▶ **WORK TO BE COMPLETED**
Write out the records below word for word, please.

▶ **PROVIDED DATA**
☆ ☆ ☆ ☆ ☆ ☆ ☆

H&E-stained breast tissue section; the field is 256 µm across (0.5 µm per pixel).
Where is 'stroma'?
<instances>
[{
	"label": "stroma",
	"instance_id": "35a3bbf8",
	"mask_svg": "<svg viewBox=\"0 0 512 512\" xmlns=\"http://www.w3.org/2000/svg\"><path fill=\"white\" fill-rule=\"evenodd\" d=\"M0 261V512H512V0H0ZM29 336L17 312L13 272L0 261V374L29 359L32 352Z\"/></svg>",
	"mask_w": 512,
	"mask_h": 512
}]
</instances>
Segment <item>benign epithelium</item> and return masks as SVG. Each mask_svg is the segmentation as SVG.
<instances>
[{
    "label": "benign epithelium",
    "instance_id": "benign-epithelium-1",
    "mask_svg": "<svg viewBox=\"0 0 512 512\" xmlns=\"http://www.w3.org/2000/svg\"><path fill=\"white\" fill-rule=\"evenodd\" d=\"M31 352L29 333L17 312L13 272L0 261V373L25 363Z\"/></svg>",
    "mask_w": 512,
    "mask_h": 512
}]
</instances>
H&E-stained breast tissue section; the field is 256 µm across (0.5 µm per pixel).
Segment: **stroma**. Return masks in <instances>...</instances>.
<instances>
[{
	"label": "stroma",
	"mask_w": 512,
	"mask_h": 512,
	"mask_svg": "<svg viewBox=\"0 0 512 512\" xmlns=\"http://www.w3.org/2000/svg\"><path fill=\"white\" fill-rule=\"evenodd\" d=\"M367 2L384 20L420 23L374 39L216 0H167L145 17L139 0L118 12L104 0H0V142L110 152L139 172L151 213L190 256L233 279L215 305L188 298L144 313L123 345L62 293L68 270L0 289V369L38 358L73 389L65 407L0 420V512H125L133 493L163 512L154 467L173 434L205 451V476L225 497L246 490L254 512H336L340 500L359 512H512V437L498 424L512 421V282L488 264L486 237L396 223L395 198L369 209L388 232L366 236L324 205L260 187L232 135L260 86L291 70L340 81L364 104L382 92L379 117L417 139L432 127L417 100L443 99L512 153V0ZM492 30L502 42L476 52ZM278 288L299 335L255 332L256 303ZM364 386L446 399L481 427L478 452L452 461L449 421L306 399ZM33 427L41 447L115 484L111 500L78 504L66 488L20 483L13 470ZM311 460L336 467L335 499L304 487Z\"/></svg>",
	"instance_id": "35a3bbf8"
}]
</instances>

☆ ☆ ☆ ☆ ☆ ☆ ☆

▶ **EXPECTED ANSWER**
H&E-stained breast tissue section; the field is 256 µm across (0.5 µm per pixel).
Where is 'stroma'?
<instances>
[{
	"label": "stroma",
	"instance_id": "35a3bbf8",
	"mask_svg": "<svg viewBox=\"0 0 512 512\" xmlns=\"http://www.w3.org/2000/svg\"><path fill=\"white\" fill-rule=\"evenodd\" d=\"M0 261V512H512V0H0ZM29 336L17 312L13 272L0 261V374L29 359L32 352Z\"/></svg>",
	"mask_w": 512,
	"mask_h": 512
}]
</instances>
Segment <item>benign epithelium</item> and return masks as SVG. Each mask_svg is the segmentation as SVG.
<instances>
[{
    "label": "benign epithelium",
    "instance_id": "benign-epithelium-1",
    "mask_svg": "<svg viewBox=\"0 0 512 512\" xmlns=\"http://www.w3.org/2000/svg\"><path fill=\"white\" fill-rule=\"evenodd\" d=\"M31 352L29 333L17 312L13 272L0 261V373L25 363Z\"/></svg>",
    "mask_w": 512,
    "mask_h": 512
}]
</instances>
H&E-stained breast tissue section; the field is 256 µm across (0.5 µm per pixel).
Segment: **stroma**. Return masks in <instances>...</instances>.
<instances>
[{
	"label": "stroma",
	"mask_w": 512,
	"mask_h": 512,
	"mask_svg": "<svg viewBox=\"0 0 512 512\" xmlns=\"http://www.w3.org/2000/svg\"><path fill=\"white\" fill-rule=\"evenodd\" d=\"M367 2L384 20L420 23L374 39L216 0H167L145 17L139 0L118 12L104 0H0V142L110 152L139 172L151 213L190 256L233 279L215 305L188 298L144 313L123 345L62 293L68 270L0 289V369L38 358L73 389L65 407L0 420V512H125L133 493L163 512L154 467L173 434L205 451V476L225 497L246 490L254 512H336L340 500L359 512H512V437L498 424L512 421V282L488 264L486 237L396 223L395 198L369 209L388 232L366 236L324 205L260 187L232 135L260 86L291 70L340 81L364 104L382 92L379 117L417 139L432 127L417 100L443 99L512 153V0ZM492 30L502 42L476 52ZM278 288L299 335L255 332L256 303ZM364 386L446 399L481 427L478 452L452 461L449 421L306 399ZM33 427L41 447L115 484L111 500L78 504L66 488L20 483L13 470ZM311 460L336 467L335 499L304 487Z\"/></svg>",
	"instance_id": "35a3bbf8"
}]
</instances>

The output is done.